Exercise instructions: Find the line that contains "camera: 10 degrees left, 5 degrees up". Then set down that line and all the lines after it, to the end of the records, exactly and with nothing added.

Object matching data
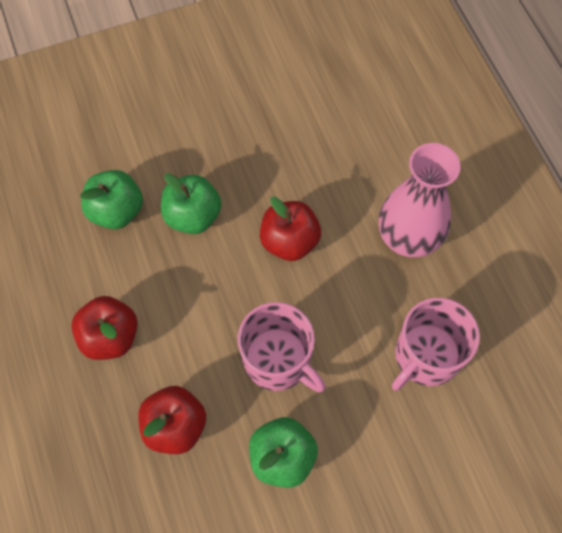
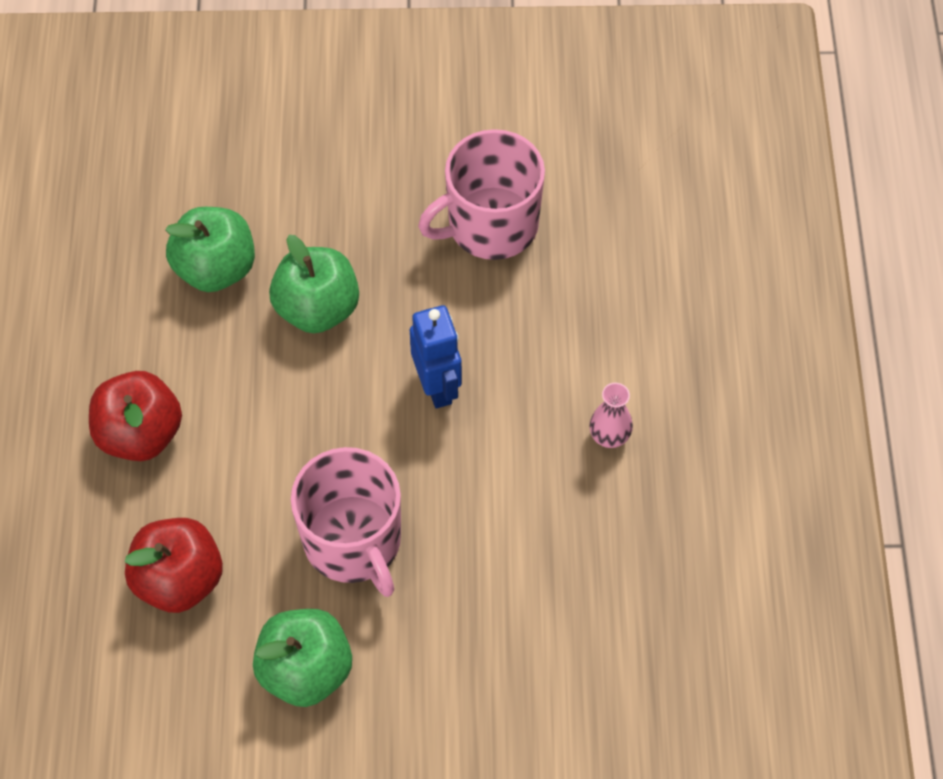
camera: 20 degrees right, 5 degrees down
(289, 241) = (437, 386): red apple -> blue robot
(408, 238) = (609, 436): pink vase -> pink vase, size x0.41
(426, 356) = (563, 606): pink mug -> pink mug (490, 225)

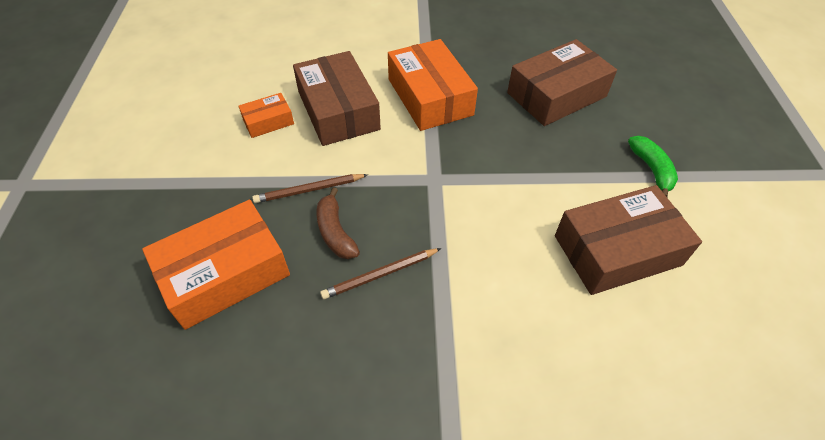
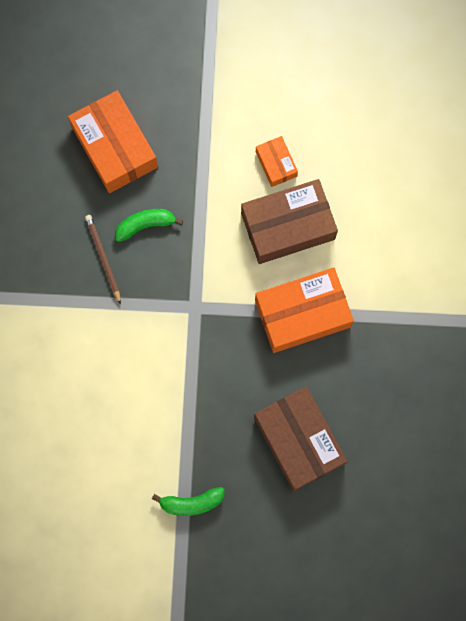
camera: 95 degrees right, 25 degrees up
(309, 190) = (190, 204): brown pencil -> none
(335, 232) = (145, 225): brown banana -> green banana
(617, 250) = (108, 444): brown box -> none

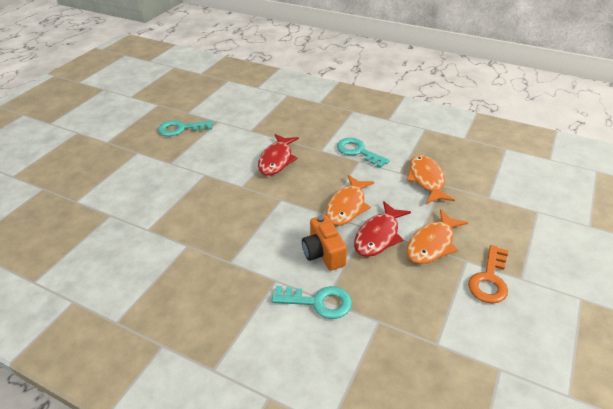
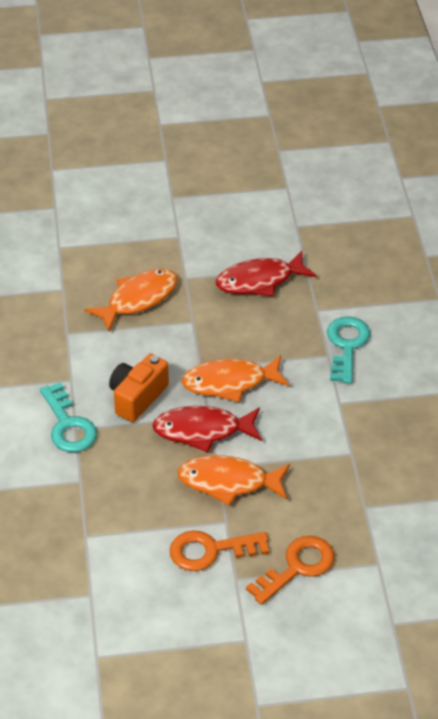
camera: 55 degrees right, 5 degrees up
(181, 129) = (240, 166): turquoise key -> none
(426, 180) = (347, 434): orange fish -> orange fish (138, 299)
(525, 245) = (297, 567): none -> orange key

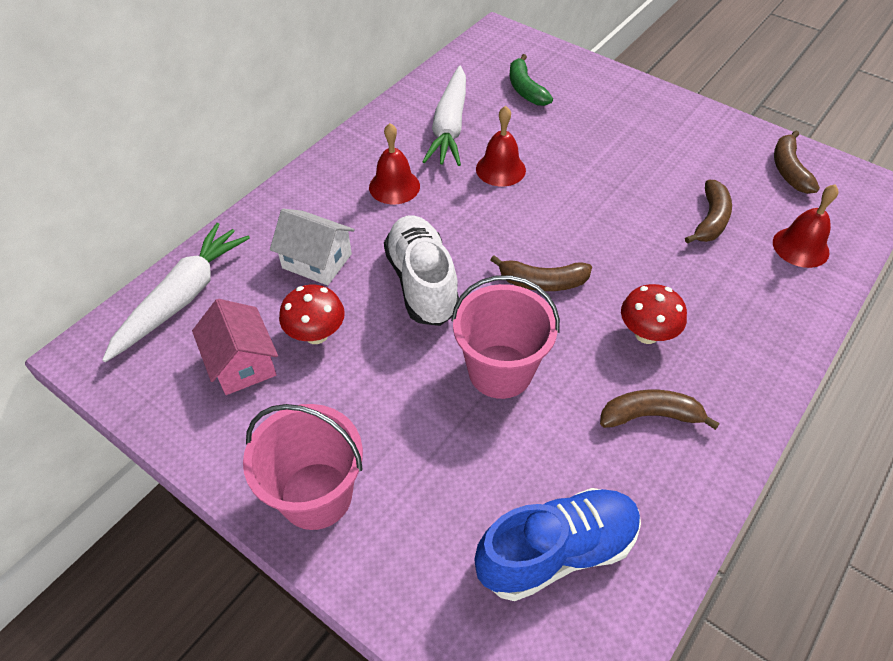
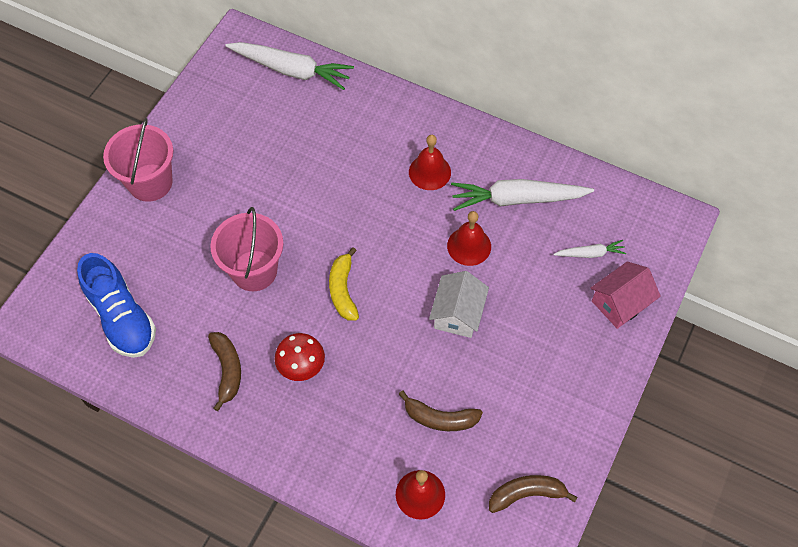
camera: 80 degrees right, 10 degrees up
(242, 363) = (242, 119): pink house -> pink house (620, 303)
(316, 334) = (271, 154): red mushroom -> none
(317, 261) = (339, 138): white house -> white house (457, 314)
(422, 283) = (328, 209): white shoe -> none
(525, 89) = (590, 253): green banana -> white carrot
(542, 282) = (343, 290): brown banana -> yellow banana

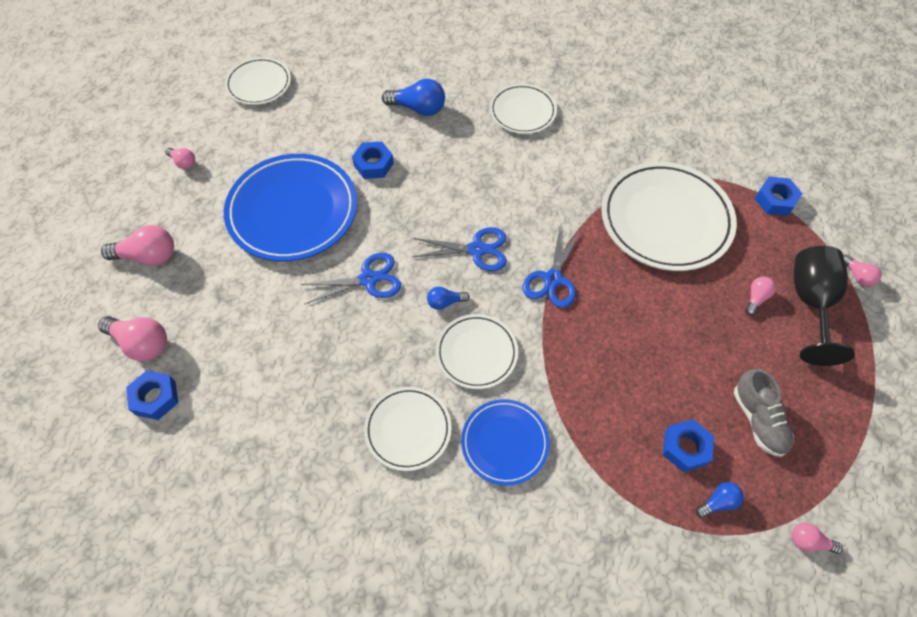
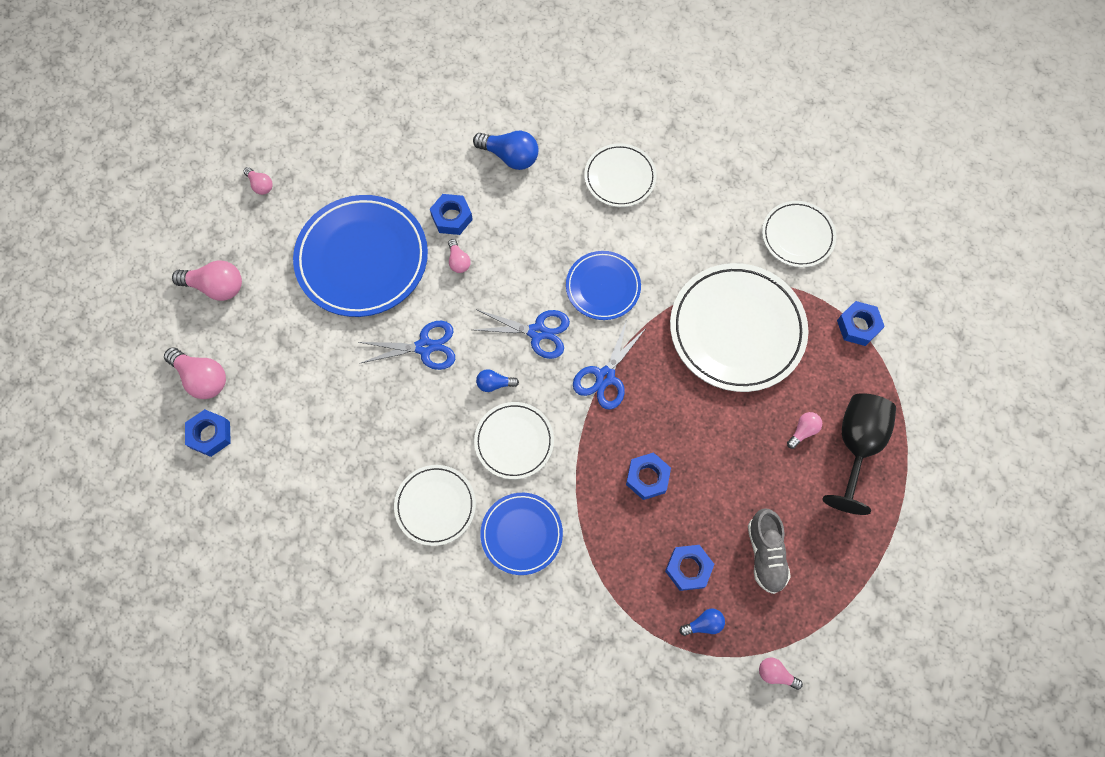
camera: 10 degrees right, 10 degrees up
(259, 84) = (348, 100): white plate -> white plate (797, 236)
(530, 202) = (603, 287): none -> blue plate
(619, 366) = (647, 478): none -> blue nut
(857, 276) = (914, 424): pink light bulb -> pink light bulb (458, 261)

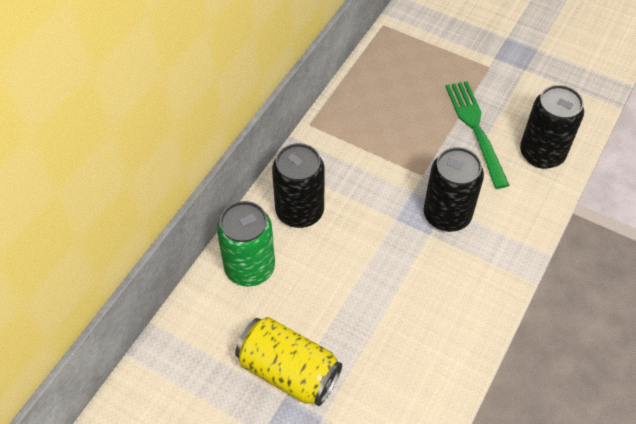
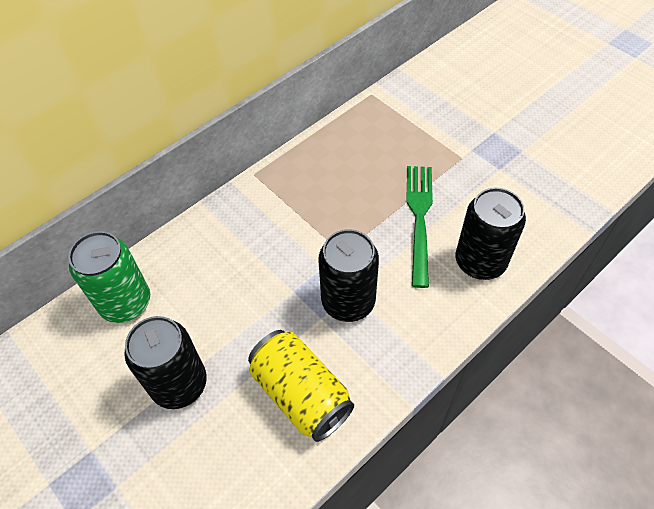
camera: 20 degrees right, 0 degrees up
(289, 371) = (108, 423): yellow can -> yellow can (301, 394)
(299, 211) = (201, 258): black can -> black can (179, 384)

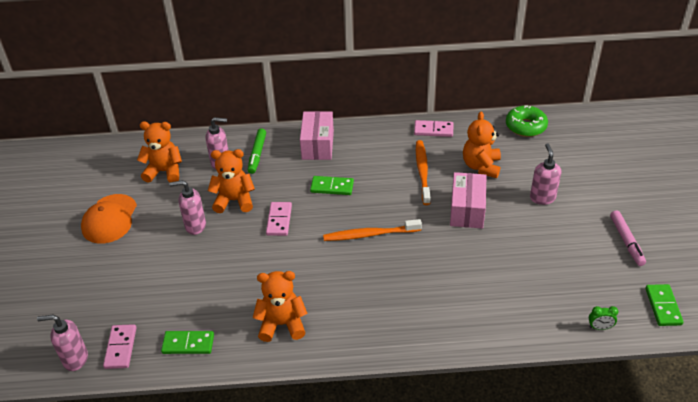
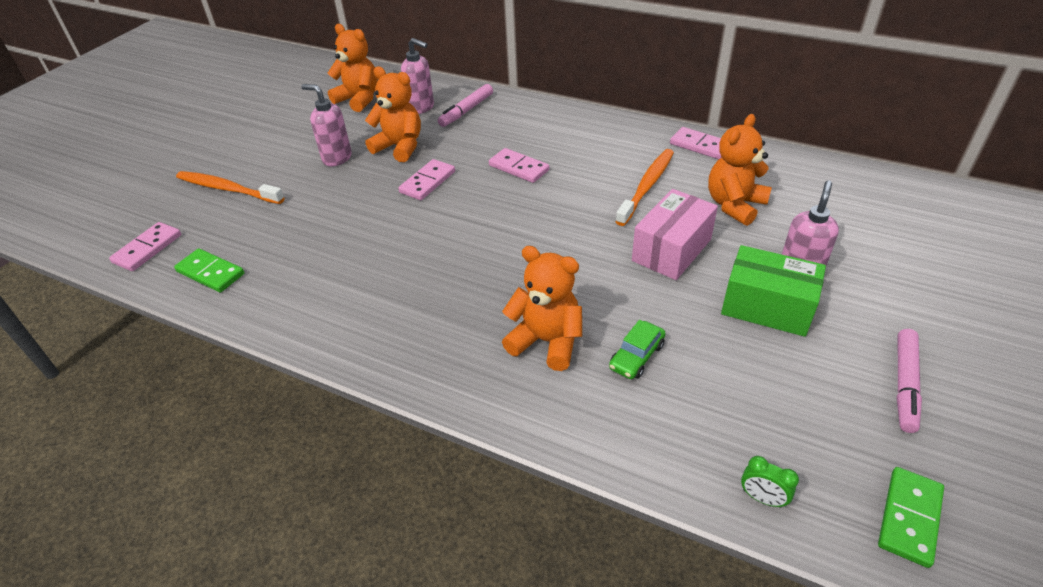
camera: 30 degrees right, 0 degrees up
(75, 359) = (99, 242): pink soap dispenser -> none
(109, 219) = (266, 125): orange cap -> none
(257, 154) = (467, 110): green marker -> pink marker
(282, 324) = (324, 294): orange teddy bear -> orange teddy bear (546, 341)
(317, 145) = (541, 121): pink box -> none
(332, 187) = (518, 168): green domino -> pink domino
(369, 234) = (517, 233): orange toothbrush -> orange toothbrush (227, 189)
(494, 282) = (636, 356): none -> green car
(525, 126) = (839, 178): green donut -> none
(539, 225) = (767, 307): none -> green box

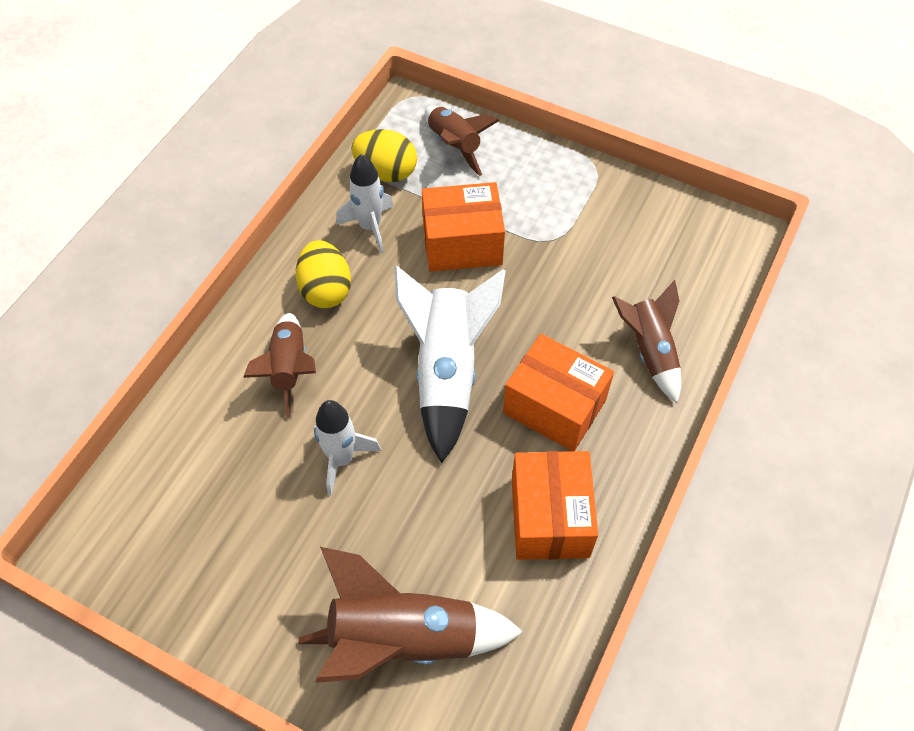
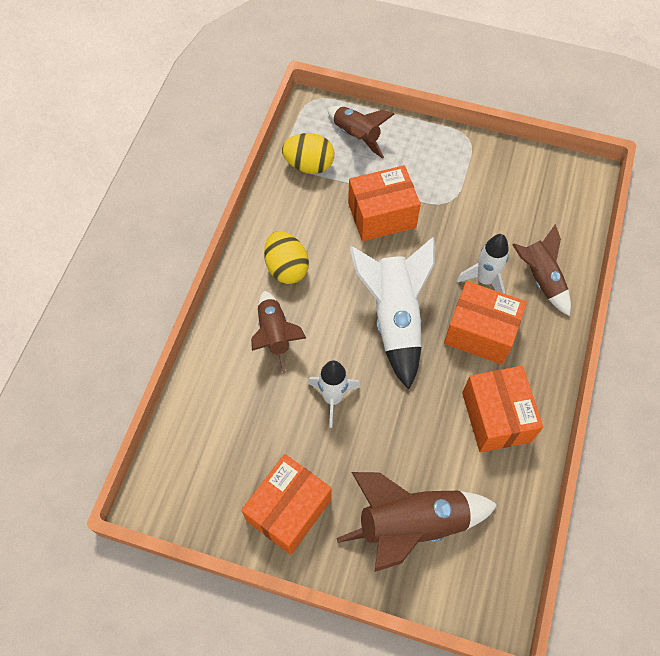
camera: 10 degrees left, 5 degrees up
(248, 591) = (289, 510): none -> orange box
(370, 227) = (308, 212): white rocket -> white rocket (484, 280)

Answer box:
camera: 10 degrees left, 5 degrees up
(248, 591) = (289, 510): none -> orange box
(370, 227) = (308, 212): white rocket -> white rocket (484, 280)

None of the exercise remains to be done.